_About this task_. Nothing in the records may be dropped or altered when you repeat them.

Object change listings
___

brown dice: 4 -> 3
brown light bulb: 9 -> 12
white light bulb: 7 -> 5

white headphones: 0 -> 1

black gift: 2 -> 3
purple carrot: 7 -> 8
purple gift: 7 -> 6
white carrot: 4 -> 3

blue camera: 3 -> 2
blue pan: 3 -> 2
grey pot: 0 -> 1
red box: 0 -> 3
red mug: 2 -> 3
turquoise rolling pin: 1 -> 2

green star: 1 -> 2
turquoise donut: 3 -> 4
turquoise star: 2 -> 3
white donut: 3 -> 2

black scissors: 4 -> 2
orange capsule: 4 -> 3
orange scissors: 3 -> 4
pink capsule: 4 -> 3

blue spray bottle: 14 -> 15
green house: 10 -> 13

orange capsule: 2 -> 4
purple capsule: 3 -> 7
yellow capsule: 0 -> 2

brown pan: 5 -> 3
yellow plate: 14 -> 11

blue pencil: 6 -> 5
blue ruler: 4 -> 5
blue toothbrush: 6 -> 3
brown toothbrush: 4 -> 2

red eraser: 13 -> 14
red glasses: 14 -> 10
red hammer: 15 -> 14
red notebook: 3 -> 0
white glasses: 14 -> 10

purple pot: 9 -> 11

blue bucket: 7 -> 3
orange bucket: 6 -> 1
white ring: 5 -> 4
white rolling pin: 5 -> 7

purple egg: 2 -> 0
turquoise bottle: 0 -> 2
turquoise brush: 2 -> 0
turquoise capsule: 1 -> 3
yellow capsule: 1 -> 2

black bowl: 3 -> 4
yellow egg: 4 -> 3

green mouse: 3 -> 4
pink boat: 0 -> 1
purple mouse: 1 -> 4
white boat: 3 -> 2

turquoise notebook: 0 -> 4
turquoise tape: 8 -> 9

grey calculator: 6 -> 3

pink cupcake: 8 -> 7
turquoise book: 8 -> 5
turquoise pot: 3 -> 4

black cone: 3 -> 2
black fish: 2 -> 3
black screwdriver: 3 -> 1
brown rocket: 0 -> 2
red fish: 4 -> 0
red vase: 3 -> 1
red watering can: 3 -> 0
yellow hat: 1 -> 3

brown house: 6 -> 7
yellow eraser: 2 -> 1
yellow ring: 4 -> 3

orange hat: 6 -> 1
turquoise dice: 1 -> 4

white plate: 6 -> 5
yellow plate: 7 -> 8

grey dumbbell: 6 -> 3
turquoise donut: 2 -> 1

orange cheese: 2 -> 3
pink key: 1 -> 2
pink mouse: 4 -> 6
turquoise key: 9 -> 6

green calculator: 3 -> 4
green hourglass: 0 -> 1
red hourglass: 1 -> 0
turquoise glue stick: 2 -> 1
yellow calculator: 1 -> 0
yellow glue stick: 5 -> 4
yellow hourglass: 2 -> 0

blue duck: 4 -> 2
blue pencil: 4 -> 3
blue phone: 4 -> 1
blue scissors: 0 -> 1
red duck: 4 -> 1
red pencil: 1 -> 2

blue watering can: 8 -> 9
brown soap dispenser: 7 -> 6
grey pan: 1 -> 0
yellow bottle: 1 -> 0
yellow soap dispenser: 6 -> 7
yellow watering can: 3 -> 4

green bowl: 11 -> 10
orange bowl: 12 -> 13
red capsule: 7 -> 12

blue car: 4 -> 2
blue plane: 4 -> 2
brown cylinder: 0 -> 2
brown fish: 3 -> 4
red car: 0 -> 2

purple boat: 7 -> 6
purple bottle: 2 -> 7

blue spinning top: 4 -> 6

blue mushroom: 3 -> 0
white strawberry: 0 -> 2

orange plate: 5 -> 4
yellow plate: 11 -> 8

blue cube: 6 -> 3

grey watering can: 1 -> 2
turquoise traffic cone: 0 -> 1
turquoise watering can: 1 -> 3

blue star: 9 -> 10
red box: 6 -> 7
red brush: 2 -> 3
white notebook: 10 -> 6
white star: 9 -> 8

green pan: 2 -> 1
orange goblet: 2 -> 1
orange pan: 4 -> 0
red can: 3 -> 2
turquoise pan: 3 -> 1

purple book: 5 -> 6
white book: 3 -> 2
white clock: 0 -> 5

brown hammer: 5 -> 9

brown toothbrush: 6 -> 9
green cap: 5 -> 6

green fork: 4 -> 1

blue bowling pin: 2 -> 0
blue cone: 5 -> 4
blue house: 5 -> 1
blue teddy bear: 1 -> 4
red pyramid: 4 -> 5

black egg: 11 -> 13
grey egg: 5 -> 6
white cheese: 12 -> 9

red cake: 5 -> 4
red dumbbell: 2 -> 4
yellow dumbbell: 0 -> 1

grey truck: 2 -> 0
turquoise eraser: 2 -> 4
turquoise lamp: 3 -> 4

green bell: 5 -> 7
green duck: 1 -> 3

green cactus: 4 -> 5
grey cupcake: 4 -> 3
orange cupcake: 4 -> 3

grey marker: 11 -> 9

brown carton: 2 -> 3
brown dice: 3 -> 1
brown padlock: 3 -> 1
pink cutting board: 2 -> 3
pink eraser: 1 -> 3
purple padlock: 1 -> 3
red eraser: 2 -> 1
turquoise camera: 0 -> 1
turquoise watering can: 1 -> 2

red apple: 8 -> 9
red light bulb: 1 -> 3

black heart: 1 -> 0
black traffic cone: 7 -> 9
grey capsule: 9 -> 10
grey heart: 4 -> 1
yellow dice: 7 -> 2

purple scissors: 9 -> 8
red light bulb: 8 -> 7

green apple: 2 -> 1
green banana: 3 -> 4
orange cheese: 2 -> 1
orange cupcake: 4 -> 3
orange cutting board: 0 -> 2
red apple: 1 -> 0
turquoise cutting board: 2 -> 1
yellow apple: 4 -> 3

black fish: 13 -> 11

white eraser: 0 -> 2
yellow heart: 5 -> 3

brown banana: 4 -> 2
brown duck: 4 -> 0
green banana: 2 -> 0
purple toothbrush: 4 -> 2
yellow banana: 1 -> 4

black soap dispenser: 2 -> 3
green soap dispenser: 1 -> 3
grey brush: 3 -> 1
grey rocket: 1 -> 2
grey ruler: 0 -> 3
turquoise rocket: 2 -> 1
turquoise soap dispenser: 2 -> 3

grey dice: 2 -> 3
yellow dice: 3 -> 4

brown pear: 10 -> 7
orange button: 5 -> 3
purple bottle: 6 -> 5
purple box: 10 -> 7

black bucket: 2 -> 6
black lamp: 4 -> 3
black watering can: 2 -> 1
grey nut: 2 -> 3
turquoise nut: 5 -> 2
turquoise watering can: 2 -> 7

___

_Response to this exercise_.
brown dice: 4 -> 3
brown light bulb: 9 -> 12
white light bulb: 7 -> 5

white headphones: 0 -> 1

black gift: 2 -> 3
purple carrot: 7 -> 8
purple gift: 7 -> 6
white carrot: 4 -> 3

blue camera: 3 -> 2
blue pan: 3 -> 2
grey pot: 0 -> 1
red box: 0 -> 3
red mug: 2 -> 3
turquoise rolling pin: 1 -> 2

green star: 1 -> 2
turquoise donut: 3 -> 4
turquoise star: 2 -> 3
white donut: 3 -> 2

black scissors: 4 -> 2
orange capsule: 4 -> 3
orange scissors: 3 -> 4
pink capsule: 4 -> 3

blue spray bottle: 14 -> 15
green house: 10 -> 13

orange capsule: 2 -> 4
purple capsule: 3 -> 7
yellow capsule: 0 -> 2

brown pan: 5 -> 3
yellow plate: 14 -> 11

blue pencil: 6 -> 5
blue ruler: 4 -> 5
blue toothbrush: 6 -> 3
brown toothbrush: 4 -> 2

red eraser: 13 -> 14
red glasses: 14 -> 10
red hammer: 15 -> 14
red notebook: 3 -> 0
white glasses: 14 -> 10

purple pot: 9 -> 11

blue bucket: 7 -> 3
orange bucket: 6 -> 1
white ring: 5 -> 4
white rolling pin: 5 -> 7

purple egg: 2 -> 0
turquoise bottle: 0 -> 2
turquoise brush: 2 -> 0
turquoise capsule: 1 -> 3
yellow capsule: 1 -> 2

black bowl: 3 -> 4
yellow egg: 4 -> 3

green mouse: 3 -> 4
pink boat: 0 -> 1
purple mouse: 1 -> 4
white boat: 3 -> 2

turquoise notebook: 0 -> 4
turquoise tape: 8 -> 9

grey calculator: 6 -> 3

pink cupcake: 8 -> 7
turquoise book: 8 -> 5
turquoise pot: 3 -> 4

black cone: 3 -> 2
black fish: 2 -> 3
black screwdriver: 3 -> 1
brown rocket: 0 -> 2
red fish: 4 -> 0
red vase: 3 -> 1
red watering can: 3 -> 0
yellow hat: 1 -> 3

brown house: 6 -> 7
yellow eraser: 2 -> 1
yellow ring: 4 -> 3

orange hat: 6 -> 1
turquoise dice: 1 -> 4

white plate: 6 -> 5
yellow plate: 7 -> 8

grey dumbbell: 6 -> 3
turquoise donut: 2 -> 1

orange cheese: 2 -> 3
pink key: 1 -> 2
pink mouse: 4 -> 6
turquoise key: 9 -> 6

green calculator: 3 -> 4
green hourglass: 0 -> 1
red hourglass: 1 -> 0
turquoise glue stick: 2 -> 1
yellow calculator: 1 -> 0
yellow glue stick: 5 -> 4
yellow hourglass: 2 -> 0

blue duck: 4 -> 2
blue pencil: 4 -> 3
blue phone: 4 -> 1
blue scissors: 0 -> 1
red duck: 4 -> 1
red pencil: 1 -> 2

blue watering can: 8 -> 9
brown soap dispenser: 7 -> 6
grey pan: 1 -> 0
yellow bottle: 1 -> 0
yellow soap dispenser: 6 -> 7
yellow watering can: 3 -> 4

green bowl: 11 -> 10
orange bowl: 12 -> 13
red capsule: 7 -> 12

blue car: 4 -> 2
blue plane: 4 -> 2
brown cylinder: 0 -> 2
brown fish: 3 -> 4
red car: 0 -> 2

purple boat: 7 -> 6
purple bottle: 2 -> 7

blue spinning top: 4 -> 6

blue mushroom: 3 -> 0
white strawberry: 0 -> 2

orange plate: 5 -> 4
yellow plate: 11 -> 8

blue cube: 6 -> 3

grey watering can: 1 -> 2
turquoise traffic cone: 0 -> 1
turquoise watering can: 1 -> 3

blue star: 9 -> 10
red box: 6 -> 7
red brush: 2 -> 3
white notebook: 10 -> 6
white star: 9 -> 8

green pan: 2 -> 1
orange goblet: 2 -> 1
orange pan: 4 -> 0
red can: 3 -> 2
turquoise pan: 3 -> 1

purple book: 5 -> 6
white book: 3 -> 2
white clock: 0 -> 5

brown hammer: 5 -> 9

brown toothbrush: 6 -> 9
green cap: 5 -> 6

green fork: 4 -> 1

blue bowling pin: 2 -> 0
blue cone: 5 -> 4
blue house: 5 -> 1
blue teddy bear: 1 -> 4
red pyramid: 4 -> 5

black egg: 11 -> 13
grey egg: 5 -> 6
white cheese: 12 -> 9

red cake: 5 -> 4
red dumbbell: 2 -> 4
yellow dumbbell: 0 -> 1

grey truck: 2 -> 0
turquoise eraser: 2 -> 4
turquoise lamp: 3 -> 4

green bell: 5 -> 7
green duck: 1 -> 3

green cactus: 4 -> 5
grey cupcake: 4 -> 3
orange cupcake: 4 -> 3

grey marker: 11 -> 9

brown carton: 2 -> 3
brown dice: 3 -> 1
brown padlock: 3 -> 1
pink cutting board: 2 -> 3
pink eraser: 1 -> 3
purple padlock: 1 -> 3
red eraser: 2 -> 1
turquoise camera: 0 -> 1
turquoise watering can: 1 -> 2

red apple: 8 -> 9
red light bulb: 1 -> 3

black heart: 1 -> 0
black traffic cone: 7 -> 9
grey capsule: 9 -> 10
grey heart: 4 -> 1
yellow dice: 7 -> 2

purple scissors: 9 -> 8
red light bulb: 8 -> 7

green apple: 2 -> 1
green banana: 3 -> 4
orange cheese: 2 -> 1
orange cupcake: 4 -> 3
orange cutting board: 0 -> 2
red apple: 1 -> 0
turquoise cutting board: 2 -> 1
yellow apple: 4 -> 3

black fish: 13 -> 11

white eraser: 0 -> 2
yellow heart: 5 -> 3

brown banana: 4 -> 2
brown duck: 4 -> 0
green banana: 2 -> 0
purple toothbrush: 4 -> 2
yellow banana: 1 -> 4

black soap dispenser: 2 -> 3
green soap dispenser: 1 -> 3
grey brush: 3 -> 1
grey rocket: 1 -> 2
grey ruler: 0 -> 3
turquoise rocket: 2 -> 1
turquoise soap dispenser: 2 -> 3

grey dice: 2 -> 3
yellow dice: 3 -> 4

brown pear: 10 -> 7
orange button: 5 -> 3
purple bottle: 6 -> 5
purple box: 10 -> 7

black bucket: 2 -> 6
black lamp: 4 -> 3
black watering can: 2 -> 1
grey nut: 2 -> 3
turquoise nut: 5 -> 2
turquoise watering can: 2 -> 7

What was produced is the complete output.